Material for this task section start

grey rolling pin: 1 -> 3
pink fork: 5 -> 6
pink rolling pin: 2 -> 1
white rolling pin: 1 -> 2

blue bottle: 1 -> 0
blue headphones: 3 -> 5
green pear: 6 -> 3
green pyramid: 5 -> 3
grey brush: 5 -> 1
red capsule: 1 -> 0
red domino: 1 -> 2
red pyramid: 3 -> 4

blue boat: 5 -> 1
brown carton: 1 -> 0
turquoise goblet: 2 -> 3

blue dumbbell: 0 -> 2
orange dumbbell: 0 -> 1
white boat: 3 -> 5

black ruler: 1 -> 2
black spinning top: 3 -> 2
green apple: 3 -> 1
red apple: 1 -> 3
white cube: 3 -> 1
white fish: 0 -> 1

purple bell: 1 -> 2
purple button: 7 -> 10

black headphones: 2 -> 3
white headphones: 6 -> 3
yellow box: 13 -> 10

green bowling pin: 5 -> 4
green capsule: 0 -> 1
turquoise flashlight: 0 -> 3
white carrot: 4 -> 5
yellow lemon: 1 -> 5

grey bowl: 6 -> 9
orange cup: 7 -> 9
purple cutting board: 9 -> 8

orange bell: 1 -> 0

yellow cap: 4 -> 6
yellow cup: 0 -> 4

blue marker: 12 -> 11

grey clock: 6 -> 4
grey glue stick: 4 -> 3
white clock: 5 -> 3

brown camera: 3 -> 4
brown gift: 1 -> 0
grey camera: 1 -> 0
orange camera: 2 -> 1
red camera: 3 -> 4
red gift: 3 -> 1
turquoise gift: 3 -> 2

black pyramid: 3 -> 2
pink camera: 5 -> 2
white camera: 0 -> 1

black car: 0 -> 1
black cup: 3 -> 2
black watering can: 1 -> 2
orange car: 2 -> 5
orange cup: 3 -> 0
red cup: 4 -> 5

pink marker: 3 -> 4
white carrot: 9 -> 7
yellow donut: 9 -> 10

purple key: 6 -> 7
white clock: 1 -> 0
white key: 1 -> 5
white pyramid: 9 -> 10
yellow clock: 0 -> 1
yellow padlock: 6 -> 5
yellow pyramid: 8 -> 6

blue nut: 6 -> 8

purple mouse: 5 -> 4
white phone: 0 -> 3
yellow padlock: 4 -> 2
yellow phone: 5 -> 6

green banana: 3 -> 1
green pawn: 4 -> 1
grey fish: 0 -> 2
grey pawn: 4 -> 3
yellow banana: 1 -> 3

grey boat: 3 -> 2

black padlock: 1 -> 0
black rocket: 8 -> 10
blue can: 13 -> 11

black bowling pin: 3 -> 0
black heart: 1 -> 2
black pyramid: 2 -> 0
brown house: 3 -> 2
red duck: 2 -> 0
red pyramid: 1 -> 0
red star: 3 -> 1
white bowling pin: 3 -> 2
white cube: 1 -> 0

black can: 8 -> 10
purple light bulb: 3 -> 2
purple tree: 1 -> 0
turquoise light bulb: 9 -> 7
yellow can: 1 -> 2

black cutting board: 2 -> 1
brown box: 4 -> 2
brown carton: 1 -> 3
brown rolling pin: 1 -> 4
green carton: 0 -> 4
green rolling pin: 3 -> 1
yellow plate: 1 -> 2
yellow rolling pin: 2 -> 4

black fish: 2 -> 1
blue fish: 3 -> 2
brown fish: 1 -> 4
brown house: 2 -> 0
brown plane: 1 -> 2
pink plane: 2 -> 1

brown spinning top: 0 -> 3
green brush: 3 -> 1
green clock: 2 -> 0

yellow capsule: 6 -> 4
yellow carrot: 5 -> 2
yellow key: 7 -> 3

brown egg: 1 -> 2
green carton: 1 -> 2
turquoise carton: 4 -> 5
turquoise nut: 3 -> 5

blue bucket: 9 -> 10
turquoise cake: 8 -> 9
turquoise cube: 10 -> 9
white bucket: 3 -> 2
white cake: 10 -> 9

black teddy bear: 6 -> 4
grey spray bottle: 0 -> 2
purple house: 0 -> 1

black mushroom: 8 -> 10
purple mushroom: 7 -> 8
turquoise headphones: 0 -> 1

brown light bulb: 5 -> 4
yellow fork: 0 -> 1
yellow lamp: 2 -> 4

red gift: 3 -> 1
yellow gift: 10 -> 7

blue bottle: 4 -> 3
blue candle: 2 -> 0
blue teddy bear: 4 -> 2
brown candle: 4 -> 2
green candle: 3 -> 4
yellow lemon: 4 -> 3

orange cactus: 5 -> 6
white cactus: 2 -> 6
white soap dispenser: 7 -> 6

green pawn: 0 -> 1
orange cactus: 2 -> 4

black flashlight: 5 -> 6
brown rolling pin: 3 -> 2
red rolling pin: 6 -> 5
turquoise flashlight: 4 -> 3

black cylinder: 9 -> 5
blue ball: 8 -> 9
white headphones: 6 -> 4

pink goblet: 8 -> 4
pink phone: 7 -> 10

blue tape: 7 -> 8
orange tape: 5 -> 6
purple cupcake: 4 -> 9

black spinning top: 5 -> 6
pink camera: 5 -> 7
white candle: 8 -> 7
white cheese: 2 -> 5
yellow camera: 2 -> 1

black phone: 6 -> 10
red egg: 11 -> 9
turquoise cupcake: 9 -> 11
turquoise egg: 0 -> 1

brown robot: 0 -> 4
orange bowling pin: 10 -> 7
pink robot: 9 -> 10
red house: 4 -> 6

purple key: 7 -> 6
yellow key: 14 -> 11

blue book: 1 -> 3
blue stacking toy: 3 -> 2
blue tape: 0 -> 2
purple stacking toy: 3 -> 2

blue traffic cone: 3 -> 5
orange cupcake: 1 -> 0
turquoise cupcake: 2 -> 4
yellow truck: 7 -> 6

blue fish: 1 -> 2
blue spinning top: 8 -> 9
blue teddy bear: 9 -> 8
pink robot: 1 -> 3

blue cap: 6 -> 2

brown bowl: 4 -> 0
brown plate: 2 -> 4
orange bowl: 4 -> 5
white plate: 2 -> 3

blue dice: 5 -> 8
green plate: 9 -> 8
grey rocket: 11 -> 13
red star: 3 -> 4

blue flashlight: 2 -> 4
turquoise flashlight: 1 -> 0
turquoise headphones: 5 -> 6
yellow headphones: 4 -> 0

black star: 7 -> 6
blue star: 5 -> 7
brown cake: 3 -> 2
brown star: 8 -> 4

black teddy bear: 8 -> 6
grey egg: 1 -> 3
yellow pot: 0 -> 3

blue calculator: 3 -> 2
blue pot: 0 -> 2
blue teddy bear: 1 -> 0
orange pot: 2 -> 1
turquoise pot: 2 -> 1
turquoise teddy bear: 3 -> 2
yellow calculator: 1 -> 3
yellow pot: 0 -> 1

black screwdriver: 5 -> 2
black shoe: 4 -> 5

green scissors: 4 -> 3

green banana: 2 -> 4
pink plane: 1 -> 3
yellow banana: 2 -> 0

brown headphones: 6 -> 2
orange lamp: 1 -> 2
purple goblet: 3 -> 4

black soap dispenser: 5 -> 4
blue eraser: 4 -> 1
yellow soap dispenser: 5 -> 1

Material for this task section end

◆ **Task directions**
Report each line in the data that holds the word "tape".

◆ **Answer to this exercise**
blue tape: 7 -> 8
orange tape: 5 -> 6
blue tape: 0 -> 2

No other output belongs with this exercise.